══ Recorded data ══
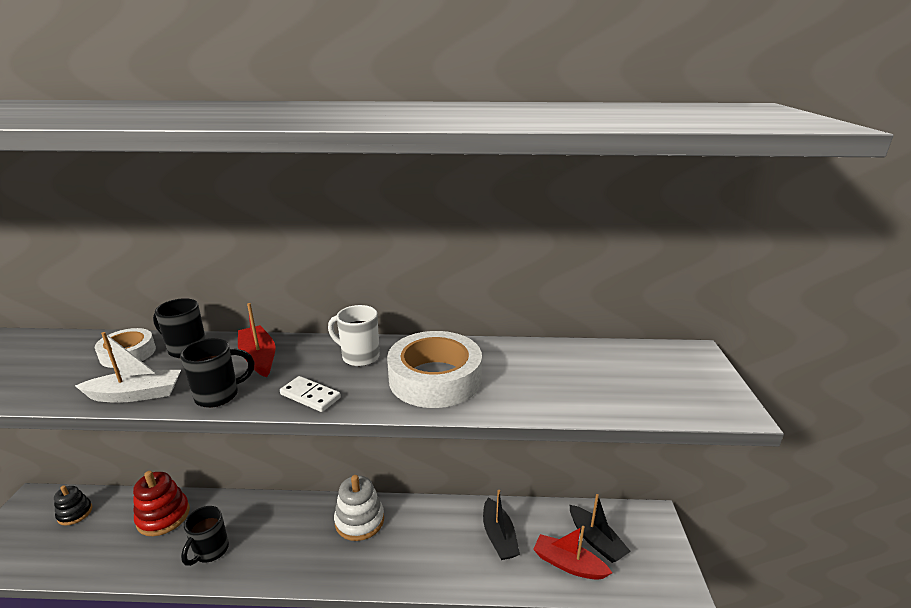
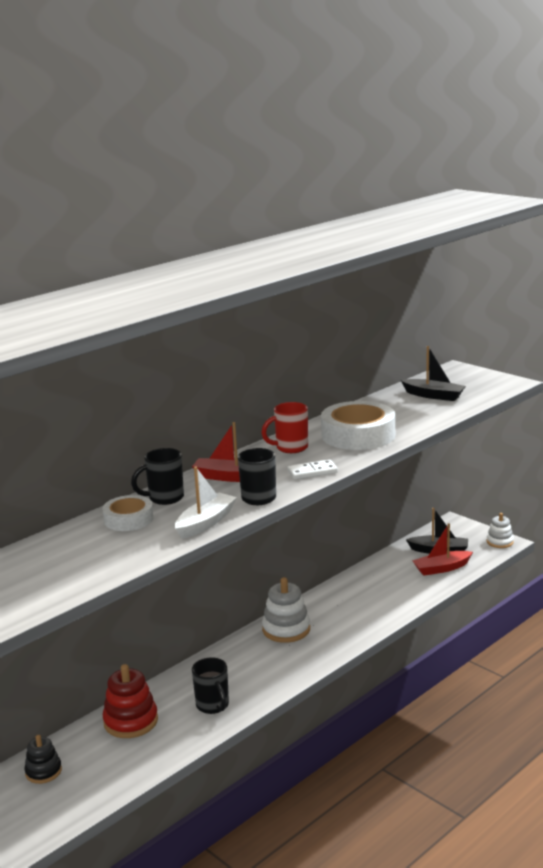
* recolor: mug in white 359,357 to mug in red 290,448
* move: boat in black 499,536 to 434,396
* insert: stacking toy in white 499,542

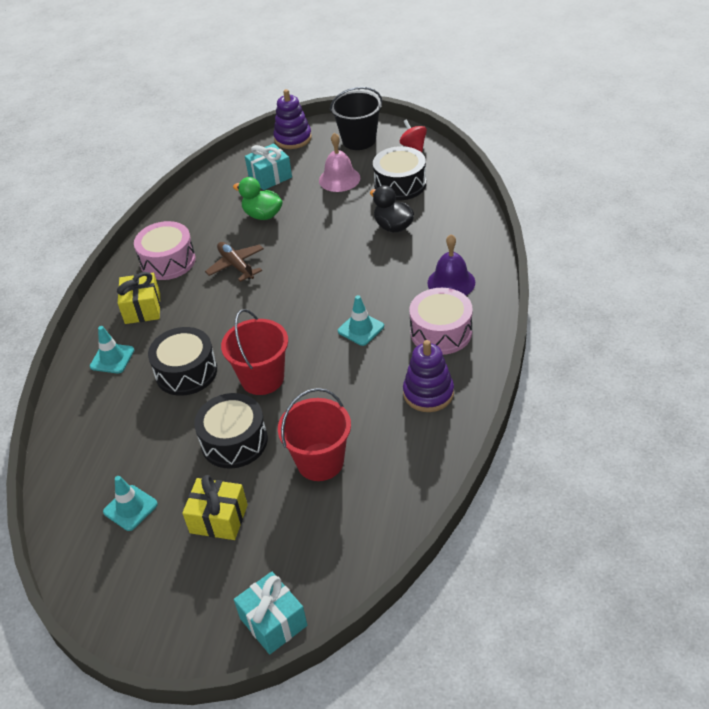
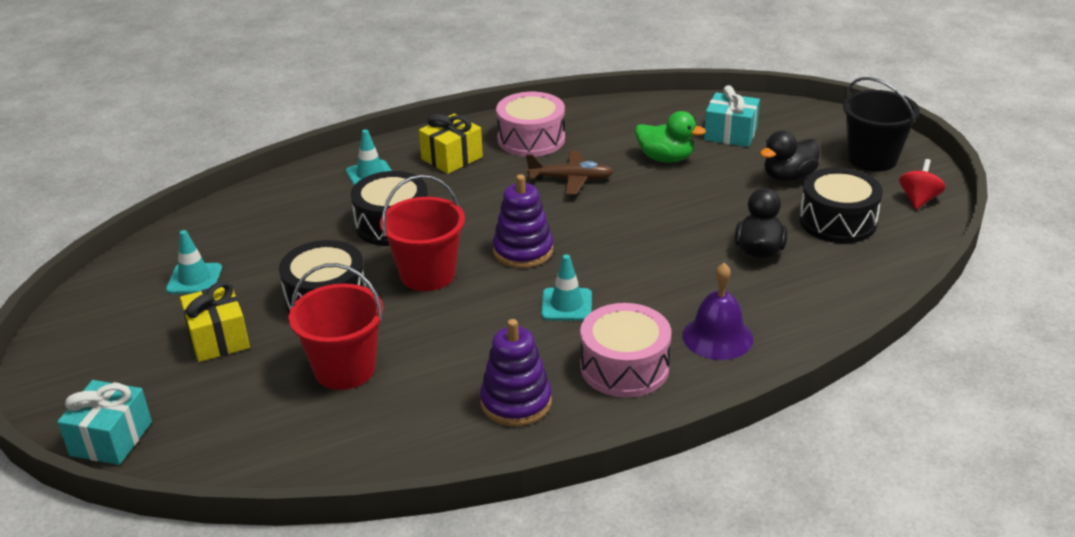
* move: stacking toy in purple 293,138 to 523,251
* replace: bell in pink 339,179 to duck in black 788,177
* rotate: duck in green 262,215 = 665,158 120 degrees clockwise
* rotate: plane in brown 236,265 = 571,179 75 degrees clockwise

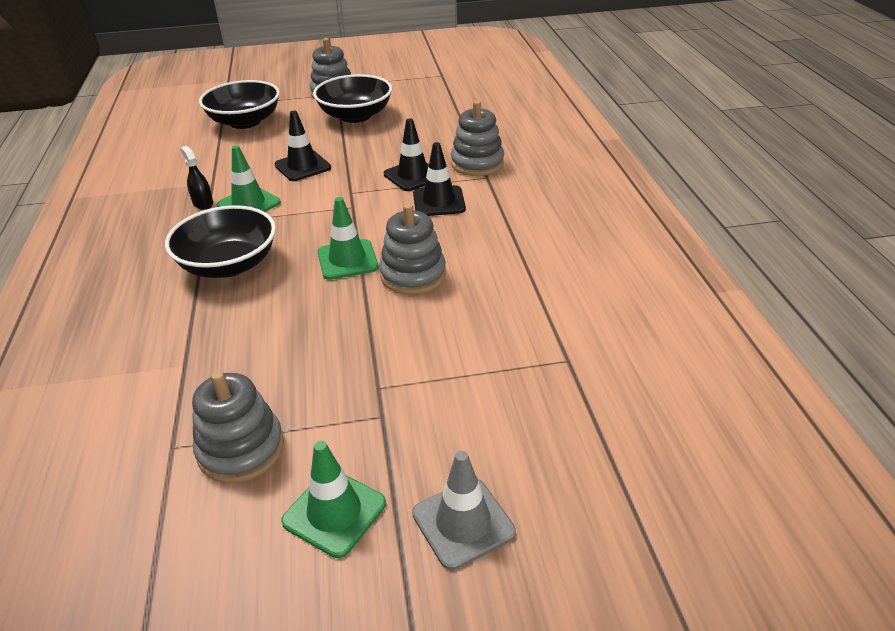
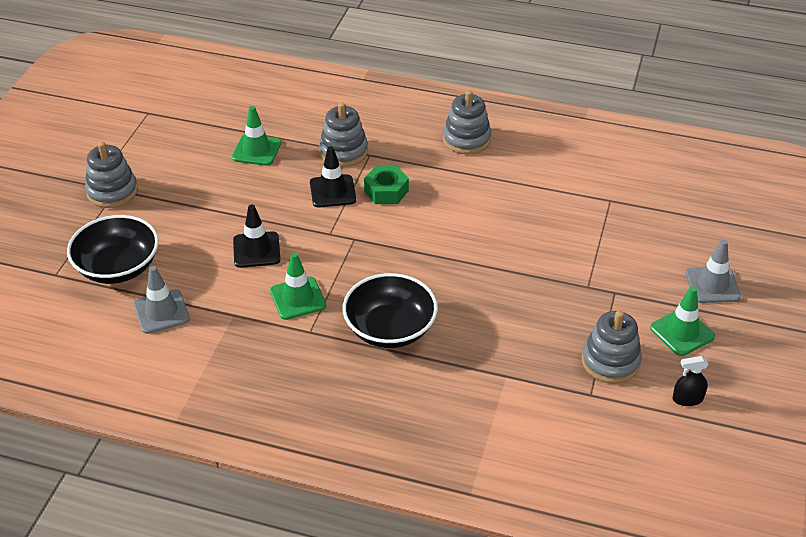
* delete: bowl in black 355,116
* replace: traffic cone in black 439,201 to nut in green 386,191
* move: spray bottle in black 203,203 to 687,399
* move: traffic cone in green 347,260 to 256,150
* move: stacking toy in grey 413,275 to 466,139
* insert: traffic cone in grey 161,312

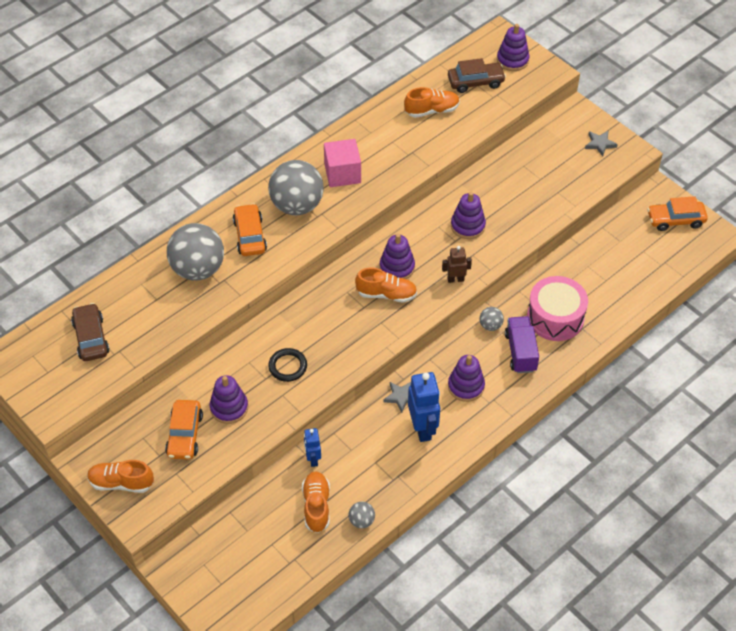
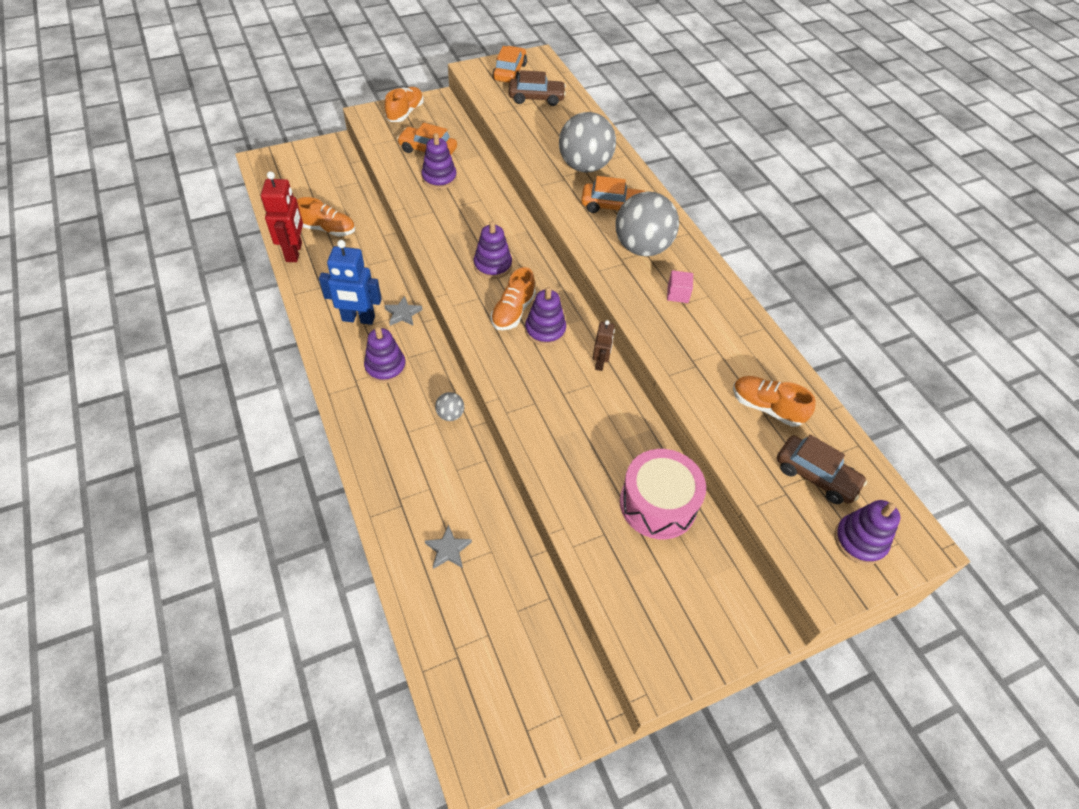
* rotate: car in brown 475,82 = 816,476 60 degrees counterclockwise
* rotate: shoe in orange 432,110 = 766,407 120 degrees clockwise
* move: star in grey 600,144 to 448,549
* resize: cube in pink 342,174 = 678,294 x0.56
* move: stacking toy in purple 467,226 to 492,265
* move: car in orange 675,220 to 509,72
* move: robot in brown 455,279 to 600,363
* move: drum in pink 555,317 to 658,504
* delete: truck in purple 520,352
* delete: ring in black 288,366
* delete: robot in blue 313,459
* replace: ball in grey 361,521 to robot in red 294,252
═══
■ **Required action**
Nothing but the lines from the one holding "600,144 to 448,549" through the end of the listing above should appear, each exactly as given.

■ **Written response**
* move: star in grey 600,144 to 448,549
* resize: cube in pink 342,174 = 678,294 x0.56
* move: stacking toy in purple 467,226 to 492,265
* move: car in orange 675,220 to 509,72
* move: robot in brown 455,279 to 600,363
* move: drum in pink 555,317 to 658,504
* delete: truck in purple 520,352
* delete: ring in black 288,366
* delete: robot in blue 313,459
* replace: ball in grey 361,521 to robot in red 294,252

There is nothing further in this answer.